:: REQUIRED ACTION ::
Each record that follows should be duplicated exactly, except for its pictures.
===== AVAILABLE DATA
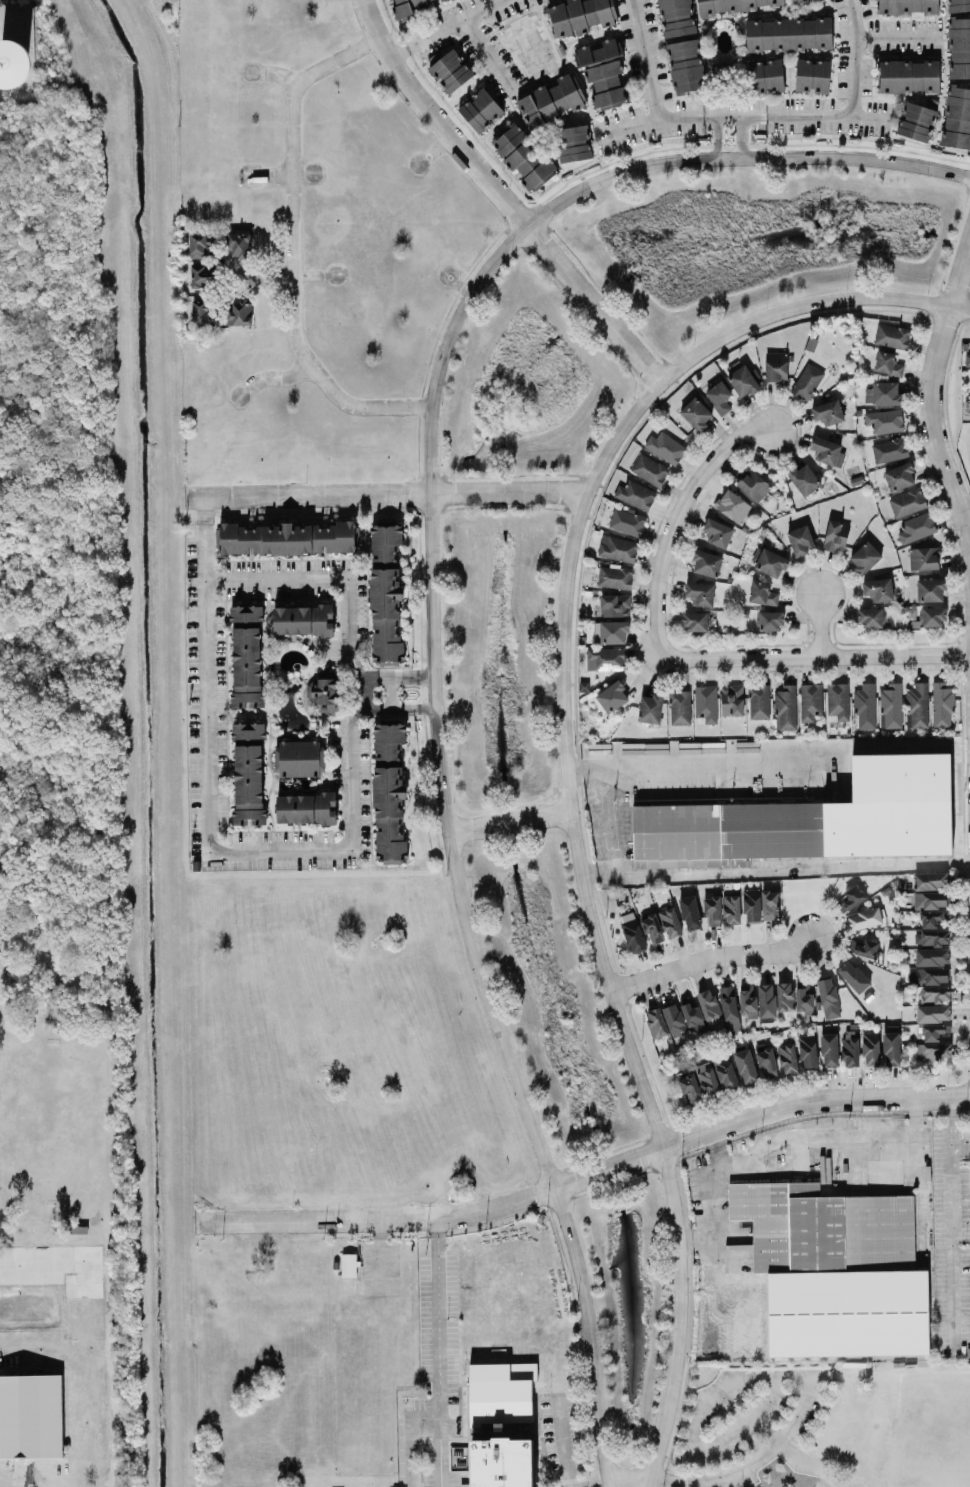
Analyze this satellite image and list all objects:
building: (798, 1)
building: (731, 5)
building: (958, 5)
building: (411, 6)
building: (907, 6)
building: (580, 15)
building: (676, 17)
road: (442, 26)
building: (789, 33)
road: (898, 36)
road: (492, 44)
building: (959, 46)
road: (858, 57)
road: (652, 60)
building: (16, 62)
water tower: (13, 64)
building: (685, 65)
building: (448, 69)
building: (603, 72)
building: (765, 74)
building: (812, 74)
building: (909, 75)
building: (551, 99)
building: (480, 109)
road: (753, 116)
building: (957, 116)
building: (916, 121)
road: (743, 137)
road: (717, 138)
building: (573, 142)
building: (523, 156)
road: (503, 196)
building: (199, 243)
building: (240, 244)
road: (298, 249)
building: (201, 276)
building: (201, 312)
building: (240, 313)
building: (892, 335)
building: (967, 358)
building: (887, 363)
building: (776, 365)
road: (276, 376)
building: (741, 378)
building: (807, 381)
building: (886, 392)
building: (719, 396)
road: (933, 398)
building: (828, 411)
building: (696, 413)
building: (883, 421)
building: (665, 447)
building: (889, 449)
building: (827, 451)
building: (650, 469)
building: (899, 475)
building: (804, 478)
building: (753, 484)
road: (396, 494)
building: (635, 494)
building: (907, 501)
road: (437, 502)
road: (574, 502)
building: (733, 505)
road: (503, 507)
road: (675, 518)
building: (627, 521)
building: (917, 526)
building: (836, 535)
building: (287, 537)
building: (800, 539)
building: (617, 548)
building: (864, 556)
building: (923, 557)
building: (772, 561)
building: (706, 562)
building: (615, 576)
road: (442, 581)
building: (878, 588)
building: (930, 589)
building: (386, 591)
building: (762, 592)
building: (700, 593)
building: (615, 604)
building: (870, 617)
building: (303, 619)
building: (695, 620)
building: (770, 620)
road: (432, 623)
road: (819, 625)
building: (612, 630)
building: (247, 655)
road: (815, 657)
building: (605, 658)
road: (396, 678)
building: (324, 693)
road: (392, 693)
building: (612, 696)
building: (732, 699)
building: (810, 700)
building: (758, 701)
building: (837, 701)
building: (706, 703)
building: (942, 704)
building: (865, 705)
building: (891, 705)
building: (918, 705)
building: (679, 706)
road: (396, 707)
building: (650, 707)
building: (785, 707)
building: (298, 757)
road: (705, 763)
road: (567, 764)
building: (248, 772)
road: (556, 778)
building: (389, 791)
building: (306, 807)
building: (896, 808)
road: (510, 822)
building: (724, 832)
road: (325, 847)
building: (931, 879)
building: (850, 898)
building: (930, 899)
building: (751, 904)
building: (769, 904)
building: (712, 907)
building: (731, 908)
building: (690, 912)
building: (930, 917)
building: (865, 918)
building: (669, 921)
building: (652, 927)
building: (632, 931)
building: (932, 937)
building: (864, 947)
building: (932, 956)
road: (709, 959)
building: (932, 974)
building: (854, 976)
building: (936, 993)
building: (784, 996)
building: (828, 996)
building: (868, 996)
building: (803, 997)
building: (747, 998)
building: (766, 999)
building: (728, 1002)
building: (709, 1006)
building: (933, 1012)
building: (692, 1015)
building: (674, 1020)
building: (655, 1021)
building: (933, 1031)
building: (850, 1047)
building: (870, 1047)
building: (891, 1048)
building: (829, 1049)
building: (808, 1050)
building: (933, 1051)
building: (787, 1057)
building: (767, 1062)
building: (746, 1065)
building: (725, 1072)
building: (707, 1078)
building: (689, 1087)
road: (779, 1140)
road: (960, 1142)
road: (718, 1150)
road: (586, 1176)
road: (950, 1221)
building: (348, 1264)
building: (848, 1313)
building: (745, 1321)
road: (438, 1353)
road: (786, 1374)
building: (31, 1416)
road: (425, 1416)
park: (934, 1432)
road: (564, 1439)
road: (705, 1445)
road: (411, 1451)
road: (797, 1458)
road: (753, 1460)
road: (627, 1479)
road: (588, 1480)
road: (60, 1486)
==========
:: ANSWER ::
Analyze this satellite image and list all objects:
building: (798, 1)
building: (731, 5)
building: (958, 5)
building: (411, 6)
building: (907, 6)
building: (580, 15)
building: (676, 17)
road: (442, 26)
building: (789, 33)
road: (898, 36)
road: (492, 44)
building: (959, 46)
road: (858, 57)
road: (652, 60)
building: (16, 62)
water tower: (13, 64)
building: (685, 65)
building: (448, 69)
building: (603, 72)
building: (765, 74)
building: (812, 74)
building: (909, 75)
building: (551, 99)
building: (480, 109)
road: (753, 116)
building: (957, 116)
building: (916, 121)
road: (743, 137)
road: (717, 138)
building: (573, 142)
building: (523, 156)
road: (503, 196)
building: (199, 243)
building: (240, 244)
road: (298, 249)
building: (201, 276)
building: (201, 312)
building: (240, 313)
building: (892, 335)
building: (967, 358)
building: (887, 363)
building: (776, 365)
road: (276, 376)
building: (741, 378)
building: (807, 381)
building: (886, 392)
building: (719, 396)
road: (933, 398)
building: (828, 411)
building: (696, 413)
building: (883, 421)
building: (665, 447)
building: (889, 449)
building: (827, 451)
building: (650, 469)
building: (899, 475)
building: (804, 478)
building: (753, 484)
road: (396, 494)
building: (635, 494)
building: (907, 501)
road: (437, 502)
road: (574, 502)
building: (733, 505)
road: (503, 507)
road: (675, 518)
building: (627, 521)
building: (917, 526)
building: (836, 535)
building: (287, 537)
building: (800, 539)
building: (617, 548)
building: (864, 556)
building: (923, 557)
building: (772, 561)
building: (706, 562)
building: (615, 576)
road: (442, 581)
building: (878, 588)
building: (930, 589)
building: (386, 591)
building: (762, 592)
building: (700, 593)
building: (615, 604)
building: (870, 617)
building: (303, 619)
building: (695, 620)
building: (770, 620)
road: (432, 623)
road: (819, 625)
building: (612, 630)
building: (247, 655)
road: (815, 657)
building: (605, 658)
road: (396, 678)
building: (324, 693)
road: (392, 693)
building: (612, 696)
building: (732, 699)
building: (810, 700)
building: (758, 701)
building: (837, 701)
building: (706, 703)
building: (942, 704)
building: (865, 705)
building: (891, 705)
building: (918, 705)
building: (679, 706)
road: (396, 707)
building: (650, 707)
building: (785, 707)
building: (298, 757)
road: (705, 763)
road: (567, 764)
building: (248, 772)
road: (556, 778)
building: (389, 791)
building: (306, 807)
building: (896, 808)
road: (510, 822)
building: (724, 832)
road: (325, 847)
building: (931, 879)
building: (850, 898)
building: (930, 899)
building: (751, 904)
building: (769, 904)
building: (712, 907)
building: (731, 908)
building: (690, 912)
building: (930, 917)
building: (865, 918)
building: (669, 921)
building: (652, 927)
building: (632, 931)
building: (932, 937)
building: (864, 947)
building: (932, 956)
road: (709, 959)
building: (932, 974)
building: (854, 976)
building: (936, 993)
building: (784, 996)
building: (828, 996)
building: (868, 996)
building: (803, 997)
building: (747, 998)
building: (766, 999)
building: (728, 1002)
building: (709, 1006)
building: (933, 1012)
building: (692, 1015)
building: (674, 1020)
building: (655, 1021)
building: (933, 1031)
building: (850, 1047)
building: (870, 1047)
building: (891, 1048)
building: (829, 1049)
building: (808, 1050)
building: (933, 1051)
building: (787, 1057)
building: (767, 1062)
building: (746, 1065)
building: (725, 1072)
building: (707, 1078)
building: (689, 1087)
road: (779, 1140)
road: (960, 1142)
road: (718, 1150)
road: (586, 1176)
road: (950, 1221)
building: (348, 1264)
building: (848, 1313)
building: (745, 1321)
road: (438, 1353)
road: (786, 1374)
building: (31, 1416)
road: (425, 1416)
park: (934, 1432)
road: (564, 1439)
road: (705, 1445)
road: (411, 1451)
road: (797, 1458)
road: (753, 1460)
road: (627, 1479)
road: (588, 1480)
road: (60, 1486)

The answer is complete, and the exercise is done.